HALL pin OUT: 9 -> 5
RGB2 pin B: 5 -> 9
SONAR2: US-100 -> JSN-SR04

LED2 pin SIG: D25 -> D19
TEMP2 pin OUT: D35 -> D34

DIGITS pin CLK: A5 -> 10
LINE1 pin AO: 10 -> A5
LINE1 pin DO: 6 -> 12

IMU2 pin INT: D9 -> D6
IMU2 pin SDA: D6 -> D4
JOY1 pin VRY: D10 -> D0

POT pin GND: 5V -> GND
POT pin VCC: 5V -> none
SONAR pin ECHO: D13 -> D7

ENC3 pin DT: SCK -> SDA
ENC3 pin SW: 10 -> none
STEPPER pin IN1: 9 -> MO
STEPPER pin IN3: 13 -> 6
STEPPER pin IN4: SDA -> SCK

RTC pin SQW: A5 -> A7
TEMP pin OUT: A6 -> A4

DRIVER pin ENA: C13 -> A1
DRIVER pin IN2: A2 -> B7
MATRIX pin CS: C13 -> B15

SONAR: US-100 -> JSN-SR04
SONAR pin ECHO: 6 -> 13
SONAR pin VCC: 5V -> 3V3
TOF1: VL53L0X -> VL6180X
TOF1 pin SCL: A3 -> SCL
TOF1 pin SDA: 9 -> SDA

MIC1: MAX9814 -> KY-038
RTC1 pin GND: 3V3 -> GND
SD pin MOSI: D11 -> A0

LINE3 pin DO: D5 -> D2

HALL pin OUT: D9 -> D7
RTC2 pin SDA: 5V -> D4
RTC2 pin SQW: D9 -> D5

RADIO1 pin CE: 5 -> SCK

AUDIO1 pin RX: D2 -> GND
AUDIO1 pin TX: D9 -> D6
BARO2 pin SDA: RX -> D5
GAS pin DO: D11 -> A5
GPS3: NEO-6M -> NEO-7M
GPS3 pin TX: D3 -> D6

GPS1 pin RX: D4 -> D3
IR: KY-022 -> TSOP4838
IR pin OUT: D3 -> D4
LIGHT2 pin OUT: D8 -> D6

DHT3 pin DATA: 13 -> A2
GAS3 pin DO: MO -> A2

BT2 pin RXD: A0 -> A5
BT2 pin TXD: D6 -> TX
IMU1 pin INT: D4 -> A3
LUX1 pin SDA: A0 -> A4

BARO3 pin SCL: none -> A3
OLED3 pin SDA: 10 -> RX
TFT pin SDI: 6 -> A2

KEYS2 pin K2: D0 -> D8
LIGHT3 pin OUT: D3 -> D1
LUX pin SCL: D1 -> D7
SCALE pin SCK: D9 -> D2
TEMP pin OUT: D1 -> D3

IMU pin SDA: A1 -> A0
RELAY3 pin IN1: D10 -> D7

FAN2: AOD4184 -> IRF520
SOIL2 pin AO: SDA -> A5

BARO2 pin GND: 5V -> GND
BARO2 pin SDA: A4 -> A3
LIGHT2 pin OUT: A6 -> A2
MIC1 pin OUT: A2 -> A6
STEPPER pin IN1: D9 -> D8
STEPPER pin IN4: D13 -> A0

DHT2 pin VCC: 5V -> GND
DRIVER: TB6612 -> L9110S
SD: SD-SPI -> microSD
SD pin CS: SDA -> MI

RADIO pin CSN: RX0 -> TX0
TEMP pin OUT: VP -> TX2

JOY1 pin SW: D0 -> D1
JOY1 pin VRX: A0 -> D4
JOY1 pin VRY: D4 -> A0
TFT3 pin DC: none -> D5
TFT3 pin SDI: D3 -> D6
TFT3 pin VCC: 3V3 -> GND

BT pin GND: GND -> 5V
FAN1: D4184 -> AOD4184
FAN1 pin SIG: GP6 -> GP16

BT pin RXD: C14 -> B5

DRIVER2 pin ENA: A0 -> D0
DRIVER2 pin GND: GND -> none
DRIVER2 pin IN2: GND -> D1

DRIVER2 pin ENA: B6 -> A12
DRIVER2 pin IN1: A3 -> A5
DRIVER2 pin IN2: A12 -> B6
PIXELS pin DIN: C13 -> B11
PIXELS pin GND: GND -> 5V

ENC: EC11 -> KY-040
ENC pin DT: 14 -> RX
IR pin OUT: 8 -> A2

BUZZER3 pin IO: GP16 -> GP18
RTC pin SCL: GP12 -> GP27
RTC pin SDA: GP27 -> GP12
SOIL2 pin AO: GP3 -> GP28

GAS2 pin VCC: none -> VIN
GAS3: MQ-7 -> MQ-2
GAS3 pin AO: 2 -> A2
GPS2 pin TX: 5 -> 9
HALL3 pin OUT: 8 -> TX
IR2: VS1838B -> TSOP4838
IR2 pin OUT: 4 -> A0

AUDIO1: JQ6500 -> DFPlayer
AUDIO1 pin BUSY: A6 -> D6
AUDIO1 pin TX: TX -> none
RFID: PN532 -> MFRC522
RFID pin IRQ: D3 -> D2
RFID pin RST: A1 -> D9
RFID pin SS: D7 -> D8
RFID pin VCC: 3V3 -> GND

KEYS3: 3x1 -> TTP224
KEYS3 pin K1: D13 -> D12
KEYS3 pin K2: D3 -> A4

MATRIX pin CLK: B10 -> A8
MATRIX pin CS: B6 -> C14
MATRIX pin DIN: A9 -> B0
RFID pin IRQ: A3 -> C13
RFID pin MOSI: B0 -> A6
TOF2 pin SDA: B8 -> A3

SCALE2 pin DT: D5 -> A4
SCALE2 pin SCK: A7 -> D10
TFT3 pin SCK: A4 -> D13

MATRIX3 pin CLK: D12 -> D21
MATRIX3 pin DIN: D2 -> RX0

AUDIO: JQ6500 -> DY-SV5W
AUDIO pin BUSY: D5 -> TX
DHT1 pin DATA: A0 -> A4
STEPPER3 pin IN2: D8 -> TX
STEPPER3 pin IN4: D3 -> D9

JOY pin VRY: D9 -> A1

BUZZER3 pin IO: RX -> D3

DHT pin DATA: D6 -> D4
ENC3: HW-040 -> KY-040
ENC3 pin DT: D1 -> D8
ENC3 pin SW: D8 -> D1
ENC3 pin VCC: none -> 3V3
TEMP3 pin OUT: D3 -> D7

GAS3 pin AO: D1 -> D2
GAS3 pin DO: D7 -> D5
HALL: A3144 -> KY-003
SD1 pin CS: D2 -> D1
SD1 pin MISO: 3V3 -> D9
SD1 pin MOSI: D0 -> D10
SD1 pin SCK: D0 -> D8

-=-=-=-=-

ACTIVITY -
Check each line of the data for the word "RFID", then state only how many lines hold it.

EXERCISE RESULT -
7